==== INPUT FOR THIS TASK
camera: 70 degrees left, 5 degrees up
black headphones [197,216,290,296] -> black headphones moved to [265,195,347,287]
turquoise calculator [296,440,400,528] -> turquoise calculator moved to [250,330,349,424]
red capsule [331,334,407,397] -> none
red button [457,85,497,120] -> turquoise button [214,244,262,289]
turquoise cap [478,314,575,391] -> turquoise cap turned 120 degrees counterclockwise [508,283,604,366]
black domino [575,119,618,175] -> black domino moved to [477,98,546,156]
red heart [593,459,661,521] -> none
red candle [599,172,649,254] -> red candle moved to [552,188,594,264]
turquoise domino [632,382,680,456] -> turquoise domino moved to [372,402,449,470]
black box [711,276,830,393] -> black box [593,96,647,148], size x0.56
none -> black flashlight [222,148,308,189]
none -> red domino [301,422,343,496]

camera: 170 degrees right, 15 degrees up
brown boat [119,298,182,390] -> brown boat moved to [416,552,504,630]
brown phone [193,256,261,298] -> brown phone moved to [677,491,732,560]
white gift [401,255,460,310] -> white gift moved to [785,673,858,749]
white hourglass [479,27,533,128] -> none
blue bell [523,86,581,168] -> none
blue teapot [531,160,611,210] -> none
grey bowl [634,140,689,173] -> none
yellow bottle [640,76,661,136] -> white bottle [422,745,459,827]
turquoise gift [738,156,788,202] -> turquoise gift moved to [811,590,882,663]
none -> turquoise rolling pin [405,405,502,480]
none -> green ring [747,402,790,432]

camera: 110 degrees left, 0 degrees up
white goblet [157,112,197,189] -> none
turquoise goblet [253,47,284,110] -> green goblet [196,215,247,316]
========
==== INPUT FOR THIS TASK
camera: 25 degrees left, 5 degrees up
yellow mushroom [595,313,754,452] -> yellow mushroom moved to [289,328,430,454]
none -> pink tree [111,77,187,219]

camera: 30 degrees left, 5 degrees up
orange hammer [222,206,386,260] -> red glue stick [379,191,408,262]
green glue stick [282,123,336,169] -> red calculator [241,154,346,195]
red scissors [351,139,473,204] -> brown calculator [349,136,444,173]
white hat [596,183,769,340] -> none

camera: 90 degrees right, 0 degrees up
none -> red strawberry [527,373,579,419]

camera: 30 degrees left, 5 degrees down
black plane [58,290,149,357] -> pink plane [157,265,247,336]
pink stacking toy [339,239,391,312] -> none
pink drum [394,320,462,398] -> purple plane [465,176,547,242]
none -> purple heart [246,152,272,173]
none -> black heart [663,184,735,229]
========
▶ _TASK ITEM_: In the entries above, which lines hold the word "heart"? Copy them out.

▶ _TASK RESPONSE_:
red heart [593,459,661,521] -> none
none -> purple heart [246,152,272,173]
none -> black heart [663,184,735,229]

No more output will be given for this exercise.